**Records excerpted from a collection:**
━━━
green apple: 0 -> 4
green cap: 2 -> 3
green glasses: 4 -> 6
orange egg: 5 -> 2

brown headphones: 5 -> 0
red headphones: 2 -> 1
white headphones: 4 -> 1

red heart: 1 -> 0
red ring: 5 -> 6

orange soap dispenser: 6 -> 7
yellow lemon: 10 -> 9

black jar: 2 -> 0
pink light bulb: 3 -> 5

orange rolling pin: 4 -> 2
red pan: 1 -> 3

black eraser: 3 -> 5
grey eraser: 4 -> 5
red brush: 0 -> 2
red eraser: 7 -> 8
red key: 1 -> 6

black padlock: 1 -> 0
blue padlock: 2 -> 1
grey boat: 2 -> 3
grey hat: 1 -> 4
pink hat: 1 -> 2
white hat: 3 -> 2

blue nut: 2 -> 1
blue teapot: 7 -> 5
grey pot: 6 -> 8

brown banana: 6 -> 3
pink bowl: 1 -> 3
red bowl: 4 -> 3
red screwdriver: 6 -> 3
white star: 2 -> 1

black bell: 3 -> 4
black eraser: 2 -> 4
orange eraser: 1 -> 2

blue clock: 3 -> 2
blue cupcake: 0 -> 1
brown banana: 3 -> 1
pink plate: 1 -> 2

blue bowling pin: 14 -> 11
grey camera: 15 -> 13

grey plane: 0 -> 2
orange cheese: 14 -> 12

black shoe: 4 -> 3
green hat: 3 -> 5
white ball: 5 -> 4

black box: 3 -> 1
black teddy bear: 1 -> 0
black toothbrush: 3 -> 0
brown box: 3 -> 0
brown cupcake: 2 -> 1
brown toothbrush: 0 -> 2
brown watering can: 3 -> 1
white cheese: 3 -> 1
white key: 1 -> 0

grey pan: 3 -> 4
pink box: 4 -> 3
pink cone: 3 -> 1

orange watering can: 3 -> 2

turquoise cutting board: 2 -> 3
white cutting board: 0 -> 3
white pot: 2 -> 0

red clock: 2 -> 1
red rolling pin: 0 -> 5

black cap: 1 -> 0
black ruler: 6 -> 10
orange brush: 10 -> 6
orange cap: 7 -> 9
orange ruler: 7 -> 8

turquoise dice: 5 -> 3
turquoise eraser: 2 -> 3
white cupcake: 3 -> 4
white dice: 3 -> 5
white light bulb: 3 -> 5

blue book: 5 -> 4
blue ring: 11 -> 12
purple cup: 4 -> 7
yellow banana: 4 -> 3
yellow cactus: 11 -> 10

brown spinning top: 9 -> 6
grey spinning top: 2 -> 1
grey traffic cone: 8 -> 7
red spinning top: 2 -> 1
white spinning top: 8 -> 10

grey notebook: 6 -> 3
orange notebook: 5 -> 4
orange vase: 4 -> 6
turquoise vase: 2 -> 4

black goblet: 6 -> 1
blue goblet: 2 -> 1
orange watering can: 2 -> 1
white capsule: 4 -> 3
━━━
**EXERCISE DETAILS:** Exactly as written, reproduce the lines of the data above from the first line through the line where "red pan: 1 -> 3" appears.

**RESULT OF THIS EXERCISE:**
green apple: 0 -> 4
green cap: 2 -> 3
green glasses: 4 -> 6
orange egg: 5 -> 2

brown headphones: 5 -> 0
red headphones: 2 -> 1
white headphones: 4 -> 1

red heart: 1 -> 0
red ring: 5 -> 6

orange soap dispenser: 6 -> 7
yellow lemon: 10 -> 9

black jar: 2 -> 0
pink light bulb: 3 -> 5

orange rolling pin: 4 -> 2
red pan: 1 -> 3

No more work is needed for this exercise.